What the task requires: Bring together every line in the data that includes "camera".

Source material:
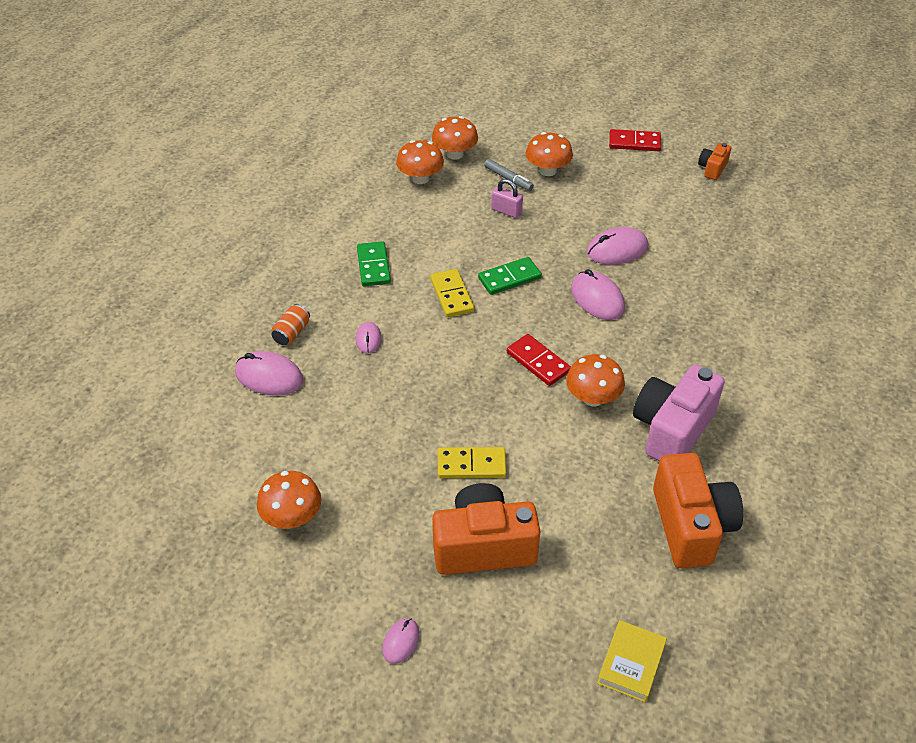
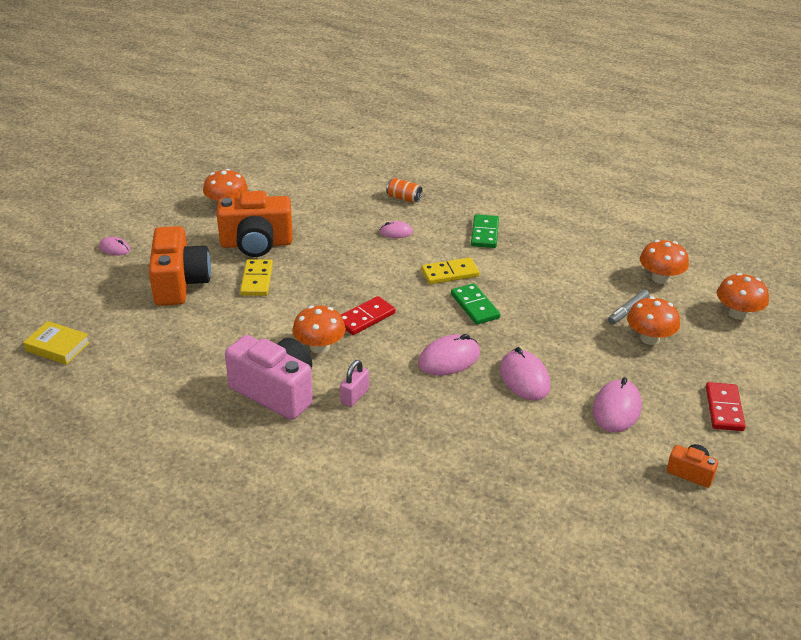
camera: 90 degrees right, 10 degrees down
(269, 376) = (358, 191): pink mouse -> pink mouse (616, 409)
(373, 266) = (485, 233): green domino -> green domino turned 75 degrees counterclockwise
(420, 178) = (614, 257): orange mushroom -> orange mushroom (738, 313)
(506, 211) = (574, 308): pink padlock -> pink padlock (354, 396)
(691, 526) = (169, 391): orange camera -> orange camera (256, 244)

Output below:
camera: 90 degrees right, 10 degrees down
(691, 526) = (169, 391): orange camera -> orange camera (256, 244)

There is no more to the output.